### Given information

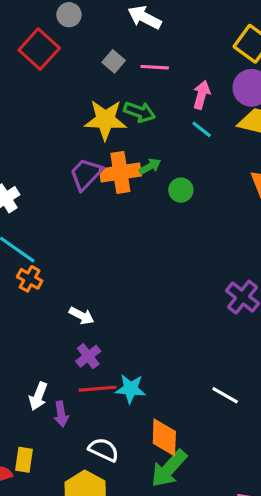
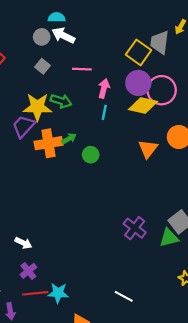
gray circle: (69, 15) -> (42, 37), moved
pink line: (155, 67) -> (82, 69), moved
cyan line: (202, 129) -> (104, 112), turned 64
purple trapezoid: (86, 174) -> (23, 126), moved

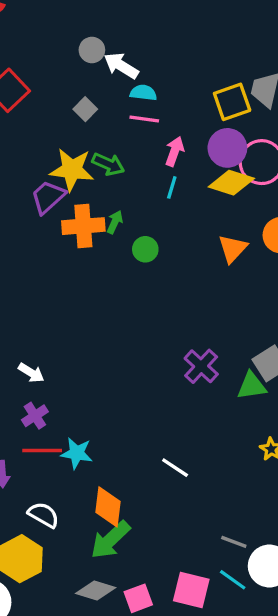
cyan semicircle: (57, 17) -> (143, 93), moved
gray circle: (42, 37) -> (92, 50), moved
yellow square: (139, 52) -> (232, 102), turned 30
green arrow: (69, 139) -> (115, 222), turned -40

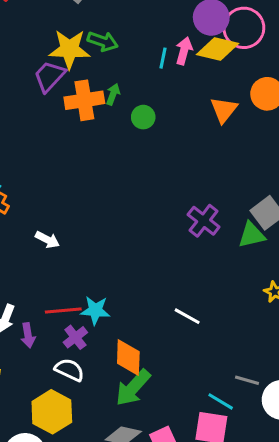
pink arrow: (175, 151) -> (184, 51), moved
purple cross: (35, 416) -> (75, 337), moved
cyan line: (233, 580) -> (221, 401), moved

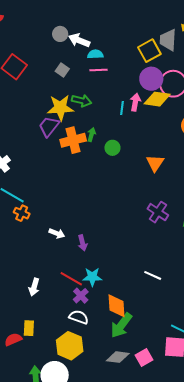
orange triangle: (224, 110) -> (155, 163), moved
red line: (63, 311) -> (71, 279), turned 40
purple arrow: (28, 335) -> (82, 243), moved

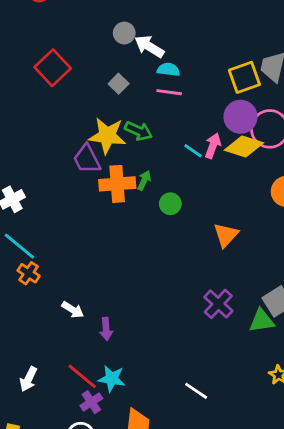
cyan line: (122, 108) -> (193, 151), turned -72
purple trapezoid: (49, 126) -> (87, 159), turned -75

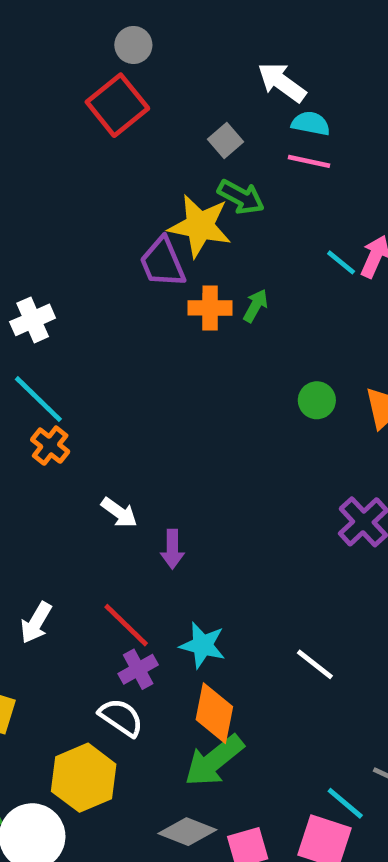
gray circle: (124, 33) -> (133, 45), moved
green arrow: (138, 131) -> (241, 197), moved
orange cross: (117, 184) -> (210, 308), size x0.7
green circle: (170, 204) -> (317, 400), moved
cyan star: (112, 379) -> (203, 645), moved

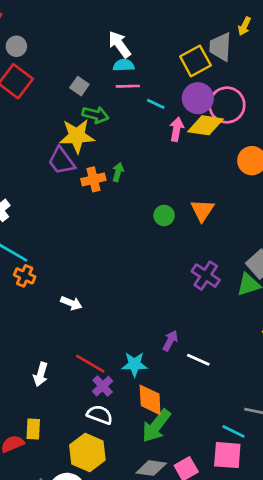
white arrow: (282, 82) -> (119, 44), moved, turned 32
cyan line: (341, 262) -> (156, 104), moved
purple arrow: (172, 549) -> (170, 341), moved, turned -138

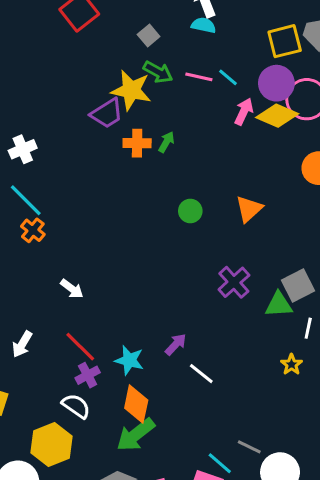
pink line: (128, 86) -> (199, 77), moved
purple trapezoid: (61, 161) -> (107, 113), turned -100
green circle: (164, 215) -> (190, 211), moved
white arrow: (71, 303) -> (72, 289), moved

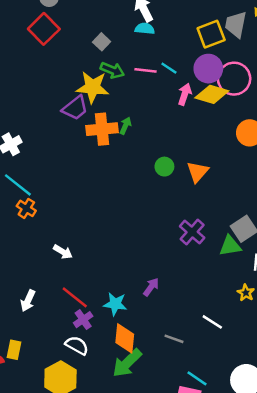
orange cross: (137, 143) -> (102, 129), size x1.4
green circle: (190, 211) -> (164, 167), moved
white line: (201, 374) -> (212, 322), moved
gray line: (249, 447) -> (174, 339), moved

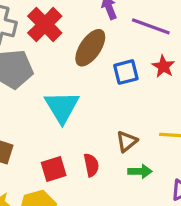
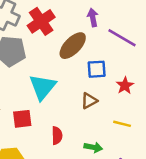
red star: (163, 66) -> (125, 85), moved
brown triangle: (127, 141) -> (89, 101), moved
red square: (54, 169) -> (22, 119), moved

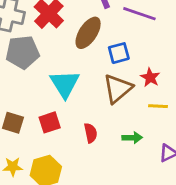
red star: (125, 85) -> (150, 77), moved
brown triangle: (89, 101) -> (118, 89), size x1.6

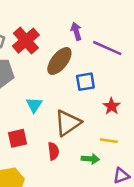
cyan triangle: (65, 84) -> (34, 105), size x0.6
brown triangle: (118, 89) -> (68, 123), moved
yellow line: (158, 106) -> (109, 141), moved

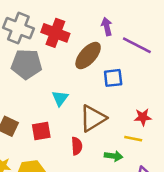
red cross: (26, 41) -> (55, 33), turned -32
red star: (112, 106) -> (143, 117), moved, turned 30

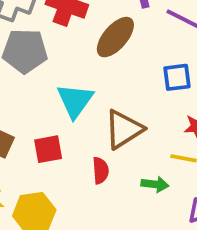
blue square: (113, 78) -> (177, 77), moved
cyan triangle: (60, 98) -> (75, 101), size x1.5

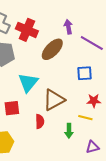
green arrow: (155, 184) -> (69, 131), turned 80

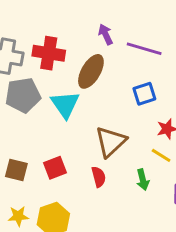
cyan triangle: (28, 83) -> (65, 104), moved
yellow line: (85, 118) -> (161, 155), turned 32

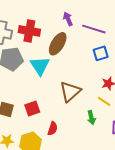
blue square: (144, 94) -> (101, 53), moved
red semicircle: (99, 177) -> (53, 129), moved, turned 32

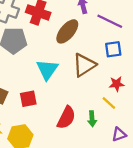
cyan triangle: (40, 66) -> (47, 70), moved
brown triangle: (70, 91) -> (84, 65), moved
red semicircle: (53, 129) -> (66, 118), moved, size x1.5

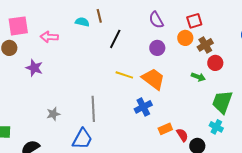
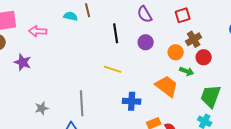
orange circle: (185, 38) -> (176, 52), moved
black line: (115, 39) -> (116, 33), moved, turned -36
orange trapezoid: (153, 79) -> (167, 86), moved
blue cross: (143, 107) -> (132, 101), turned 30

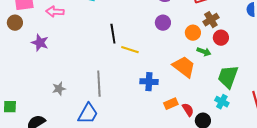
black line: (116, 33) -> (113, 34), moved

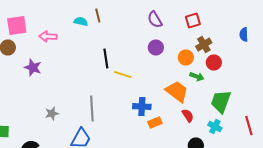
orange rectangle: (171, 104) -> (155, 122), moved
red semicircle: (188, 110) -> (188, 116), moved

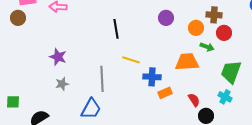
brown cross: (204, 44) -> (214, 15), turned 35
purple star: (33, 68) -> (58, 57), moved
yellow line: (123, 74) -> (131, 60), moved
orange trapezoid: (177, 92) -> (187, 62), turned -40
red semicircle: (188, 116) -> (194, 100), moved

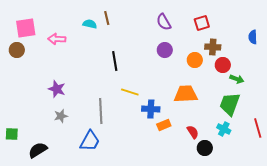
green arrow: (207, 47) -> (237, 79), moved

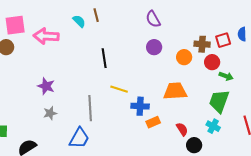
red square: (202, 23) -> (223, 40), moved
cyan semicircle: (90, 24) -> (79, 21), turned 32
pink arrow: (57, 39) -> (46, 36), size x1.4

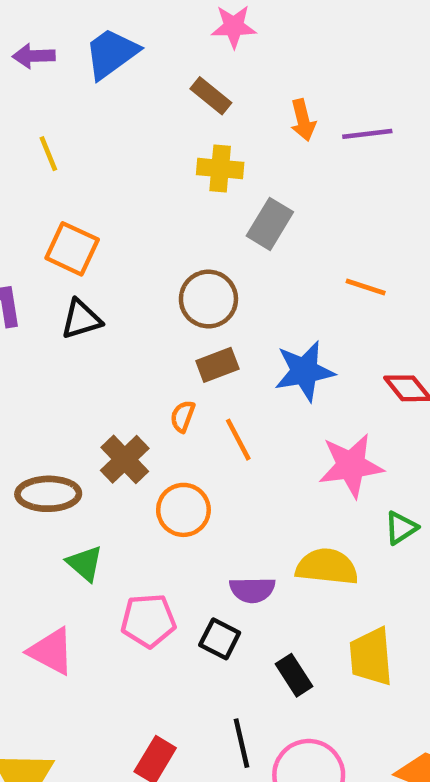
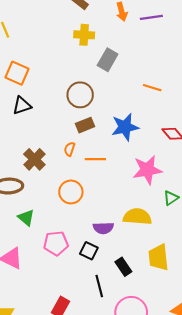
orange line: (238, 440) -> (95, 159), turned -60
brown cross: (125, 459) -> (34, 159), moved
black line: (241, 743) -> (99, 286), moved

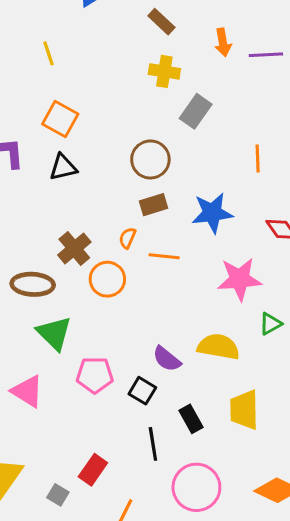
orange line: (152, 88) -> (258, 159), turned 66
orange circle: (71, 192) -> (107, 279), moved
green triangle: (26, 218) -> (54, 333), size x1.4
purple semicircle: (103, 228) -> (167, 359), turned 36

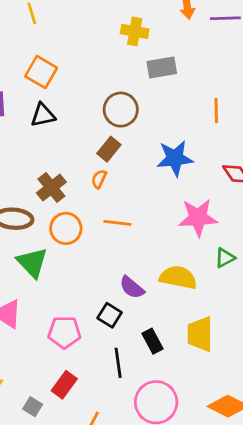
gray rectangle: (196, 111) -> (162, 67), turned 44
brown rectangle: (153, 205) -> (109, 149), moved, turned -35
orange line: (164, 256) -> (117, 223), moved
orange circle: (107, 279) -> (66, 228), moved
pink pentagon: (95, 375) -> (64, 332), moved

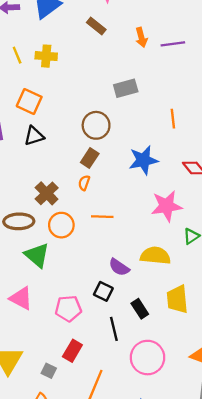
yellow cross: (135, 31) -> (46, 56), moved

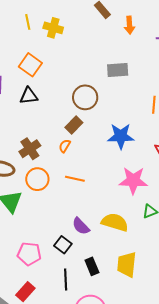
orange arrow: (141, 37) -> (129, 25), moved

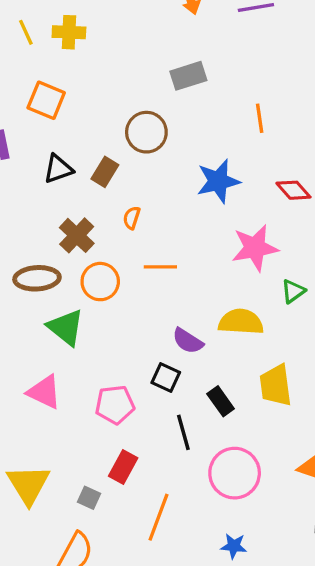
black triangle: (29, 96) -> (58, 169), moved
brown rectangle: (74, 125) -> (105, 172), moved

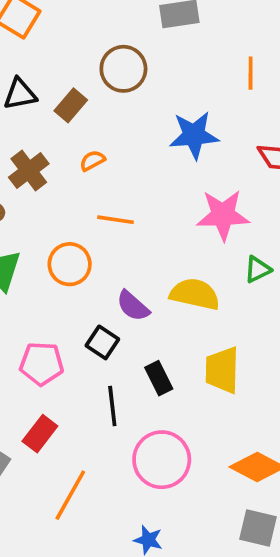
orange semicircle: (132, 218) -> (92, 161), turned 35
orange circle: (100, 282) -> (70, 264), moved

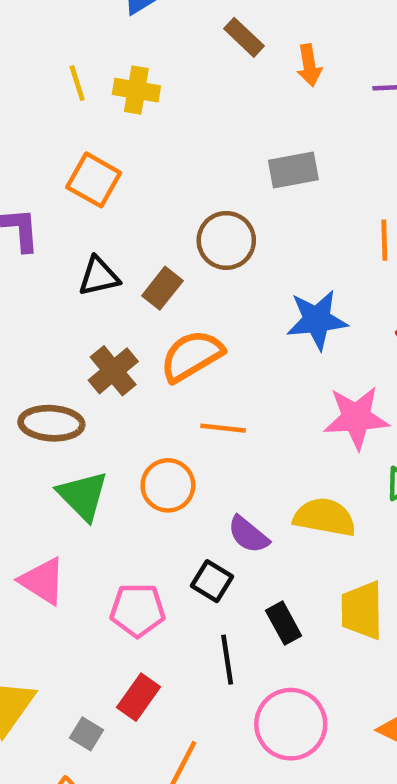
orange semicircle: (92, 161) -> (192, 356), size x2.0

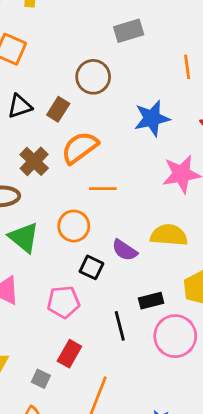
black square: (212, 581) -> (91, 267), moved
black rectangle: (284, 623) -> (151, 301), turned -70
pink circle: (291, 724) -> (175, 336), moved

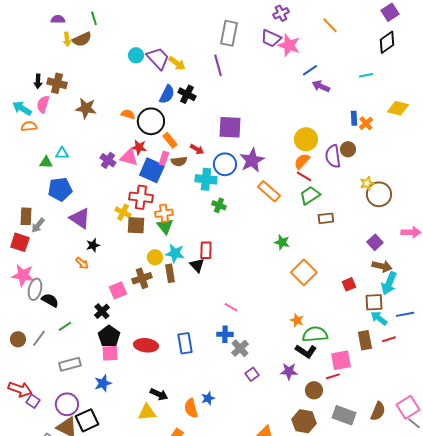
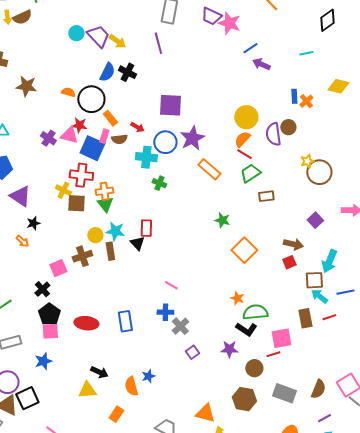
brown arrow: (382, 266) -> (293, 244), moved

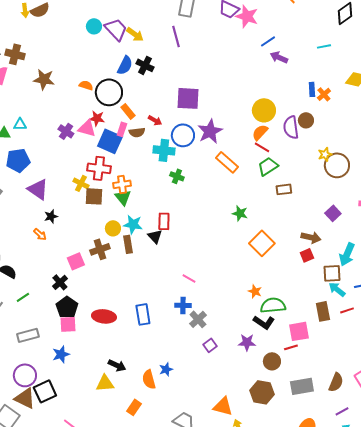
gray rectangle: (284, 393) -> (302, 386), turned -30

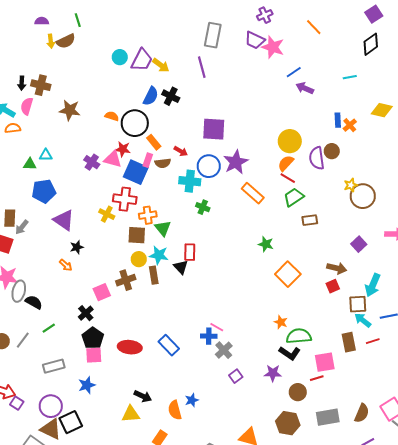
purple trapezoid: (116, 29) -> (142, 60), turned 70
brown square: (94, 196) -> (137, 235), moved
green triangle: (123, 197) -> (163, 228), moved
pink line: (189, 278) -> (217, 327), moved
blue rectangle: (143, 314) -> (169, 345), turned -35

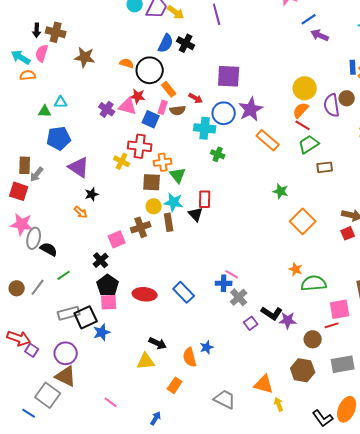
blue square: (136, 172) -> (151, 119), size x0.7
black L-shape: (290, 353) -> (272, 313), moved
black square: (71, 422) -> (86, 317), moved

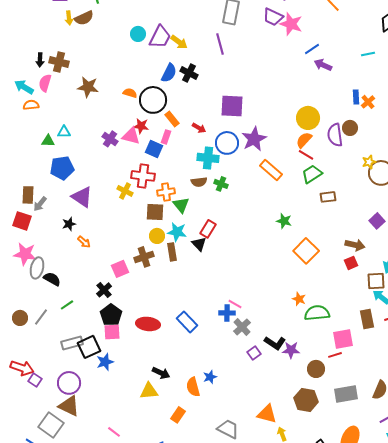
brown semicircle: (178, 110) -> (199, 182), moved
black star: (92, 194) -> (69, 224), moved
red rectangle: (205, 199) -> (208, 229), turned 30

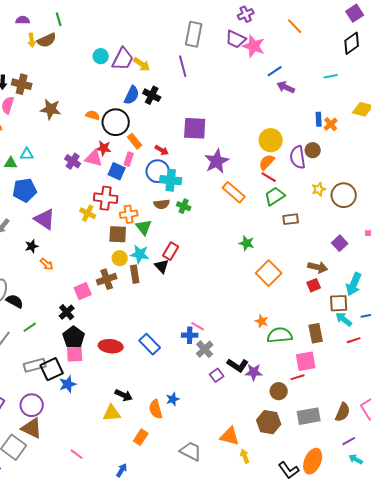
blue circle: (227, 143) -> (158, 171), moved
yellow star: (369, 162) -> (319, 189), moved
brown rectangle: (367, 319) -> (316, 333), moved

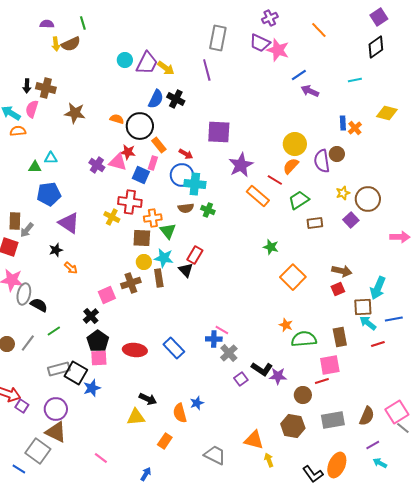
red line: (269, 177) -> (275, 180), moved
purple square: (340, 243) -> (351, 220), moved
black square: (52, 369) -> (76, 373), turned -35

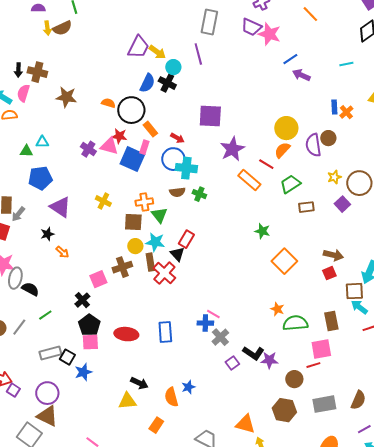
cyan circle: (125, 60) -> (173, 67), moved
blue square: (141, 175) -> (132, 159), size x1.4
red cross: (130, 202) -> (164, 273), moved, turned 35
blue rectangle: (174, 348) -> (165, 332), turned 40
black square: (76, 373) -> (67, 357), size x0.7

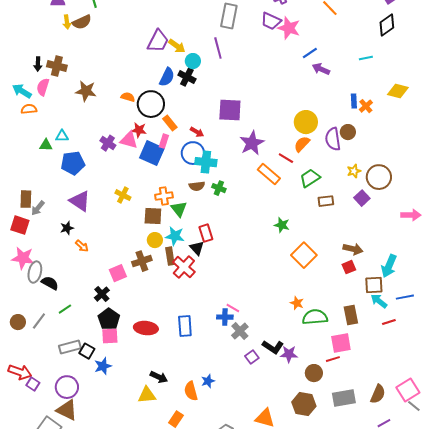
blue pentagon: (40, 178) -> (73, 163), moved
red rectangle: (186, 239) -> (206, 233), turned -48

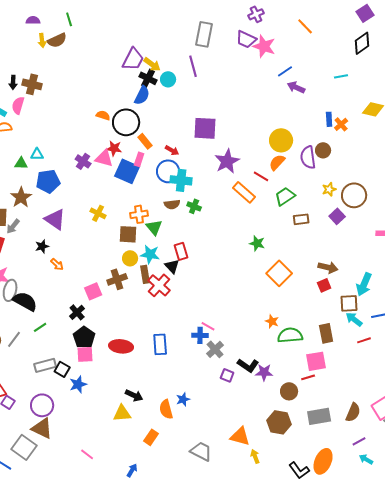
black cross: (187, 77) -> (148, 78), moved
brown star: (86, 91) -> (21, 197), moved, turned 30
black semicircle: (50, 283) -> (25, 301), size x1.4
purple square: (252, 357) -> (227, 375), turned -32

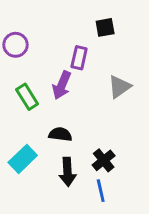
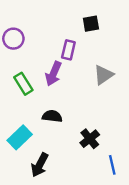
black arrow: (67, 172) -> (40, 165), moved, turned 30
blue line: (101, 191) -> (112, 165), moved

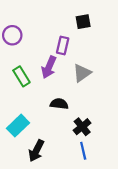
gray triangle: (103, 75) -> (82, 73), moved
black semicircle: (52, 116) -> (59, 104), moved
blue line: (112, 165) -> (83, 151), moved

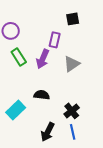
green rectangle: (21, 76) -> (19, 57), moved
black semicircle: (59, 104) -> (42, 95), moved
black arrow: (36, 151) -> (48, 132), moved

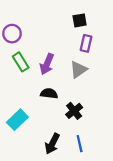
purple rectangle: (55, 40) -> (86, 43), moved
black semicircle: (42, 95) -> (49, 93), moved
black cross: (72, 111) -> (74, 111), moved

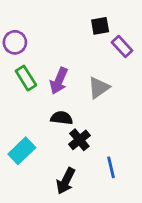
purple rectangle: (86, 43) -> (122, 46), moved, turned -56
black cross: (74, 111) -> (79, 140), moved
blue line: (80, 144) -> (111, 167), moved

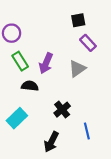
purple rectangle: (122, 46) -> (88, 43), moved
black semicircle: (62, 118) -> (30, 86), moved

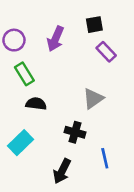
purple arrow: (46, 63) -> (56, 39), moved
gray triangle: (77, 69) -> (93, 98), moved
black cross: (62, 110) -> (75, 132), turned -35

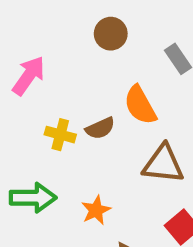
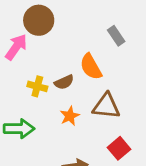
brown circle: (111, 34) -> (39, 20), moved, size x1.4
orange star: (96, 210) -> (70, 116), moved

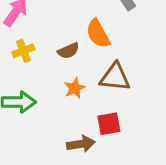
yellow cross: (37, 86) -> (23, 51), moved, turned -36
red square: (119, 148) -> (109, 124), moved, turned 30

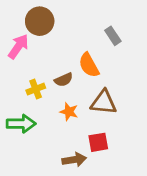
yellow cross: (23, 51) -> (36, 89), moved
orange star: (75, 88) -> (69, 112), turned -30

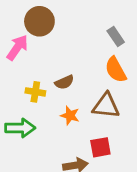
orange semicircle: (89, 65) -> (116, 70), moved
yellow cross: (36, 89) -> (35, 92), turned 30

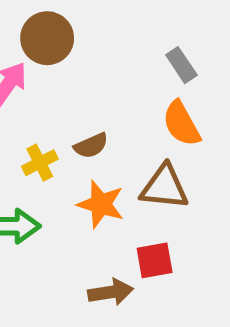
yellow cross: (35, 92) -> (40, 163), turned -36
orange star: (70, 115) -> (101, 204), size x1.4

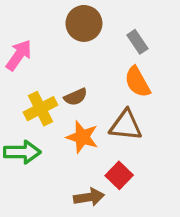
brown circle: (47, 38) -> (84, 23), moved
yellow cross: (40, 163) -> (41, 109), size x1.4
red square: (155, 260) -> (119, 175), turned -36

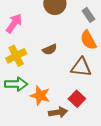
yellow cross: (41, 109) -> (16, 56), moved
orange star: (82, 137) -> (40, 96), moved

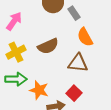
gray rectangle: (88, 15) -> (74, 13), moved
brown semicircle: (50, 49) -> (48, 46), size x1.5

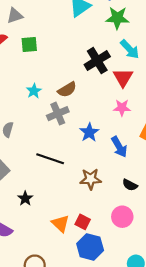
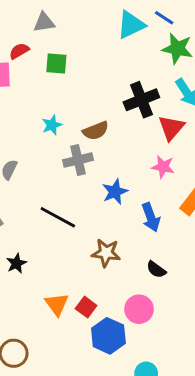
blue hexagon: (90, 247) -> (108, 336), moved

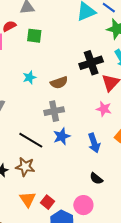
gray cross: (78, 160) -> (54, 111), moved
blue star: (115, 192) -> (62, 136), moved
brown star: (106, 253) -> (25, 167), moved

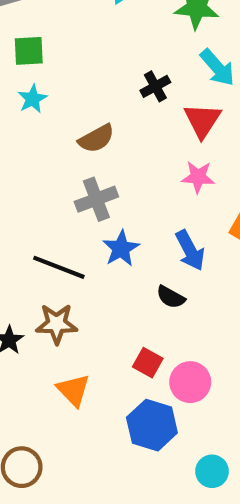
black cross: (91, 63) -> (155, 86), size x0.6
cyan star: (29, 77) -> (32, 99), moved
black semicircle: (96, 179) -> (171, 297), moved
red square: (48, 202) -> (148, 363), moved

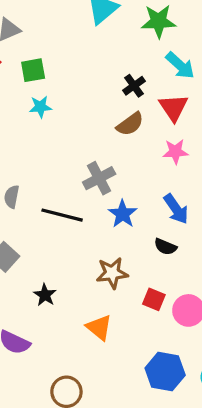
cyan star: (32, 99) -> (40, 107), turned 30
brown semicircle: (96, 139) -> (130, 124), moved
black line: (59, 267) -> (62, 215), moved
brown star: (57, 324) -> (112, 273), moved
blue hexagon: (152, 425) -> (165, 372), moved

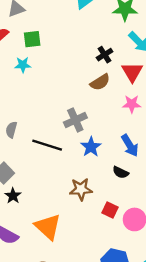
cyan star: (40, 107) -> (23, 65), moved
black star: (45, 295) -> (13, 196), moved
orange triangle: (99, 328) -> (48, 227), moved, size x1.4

### Exercise requirements
Print exactly the lines above that run from the one with "cyan triangle: (60, 98)" to the one with "red semicircle: (53, 129)", both included. No pictures.

### Task output
cyan triangle: (60, 98) -> (75, 101), size x1.5

green arrow: (155, 184) -> (69, 131), turned 80

cyan triangle: (28, 83) -> (65, 104), moved
yellow line: (85, 118) -> (161, 155), turned 32

blue square: (144, 94) -> (101, 53), moved
red semicircle: (99, 177) -> (53, 129), moved, turned 32

cyan triangle: (40, 66) -> (47, 70), moved
brown triangle: (70, 91) -> (84, 65), moved
red semicircle: (53, 129) -> (66, 118), moved, size x1.5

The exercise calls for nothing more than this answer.